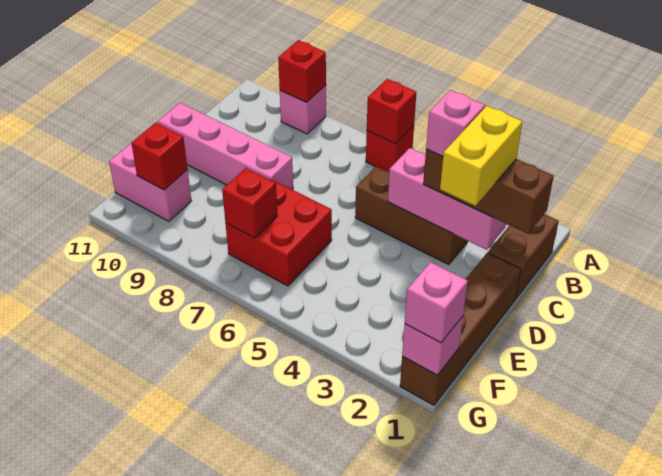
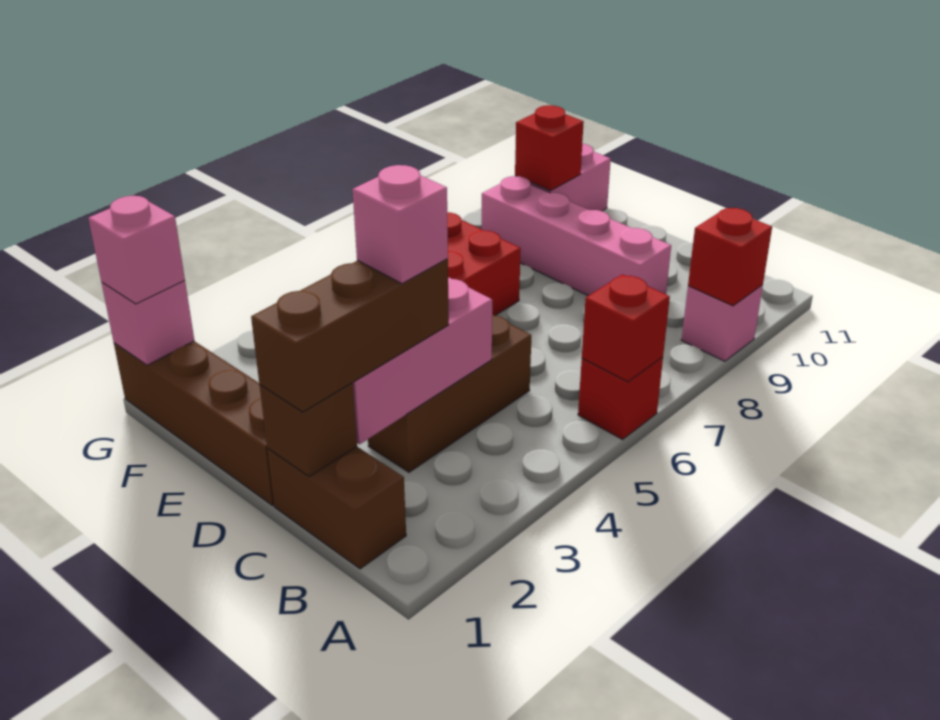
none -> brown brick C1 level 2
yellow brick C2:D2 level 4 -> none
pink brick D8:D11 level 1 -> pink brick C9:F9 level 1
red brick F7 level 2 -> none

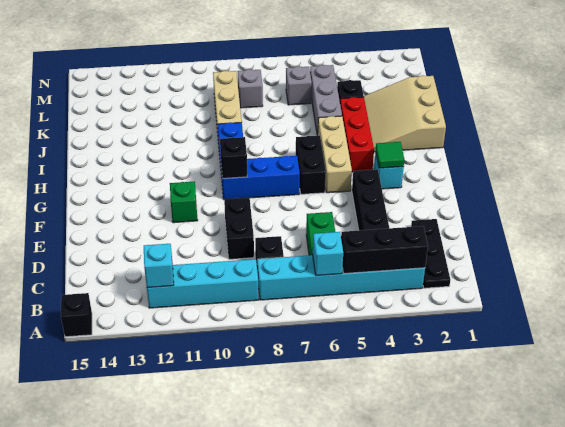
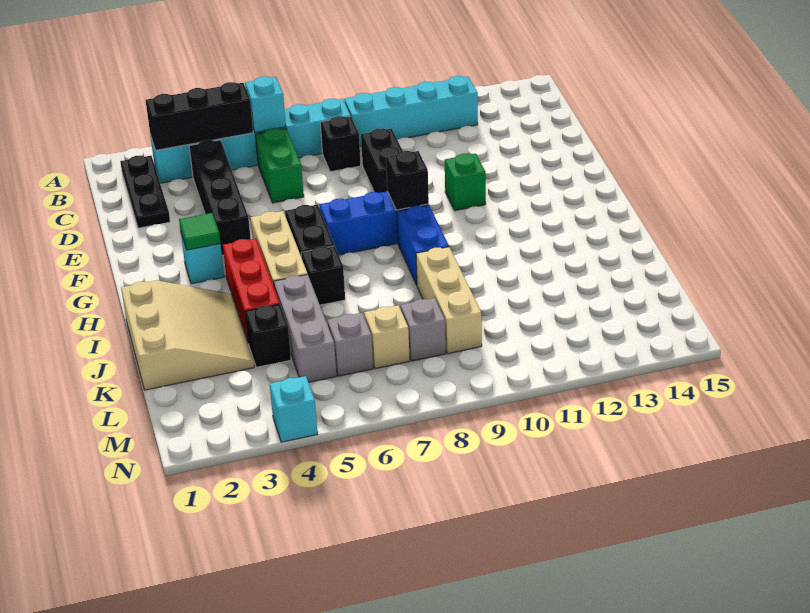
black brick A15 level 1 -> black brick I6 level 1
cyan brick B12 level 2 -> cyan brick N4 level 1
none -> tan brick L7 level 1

◆ ◆ ◆

REQUIREMENT: Collect every line above that contains the word "none".

ANSWER FOR THIS EXERCISE:
none -> brown brick C1 level 2
yellow brick C2:D2 level 4 -> none
red brick F7 level 2 -> none
none -> tan brick L7 level 1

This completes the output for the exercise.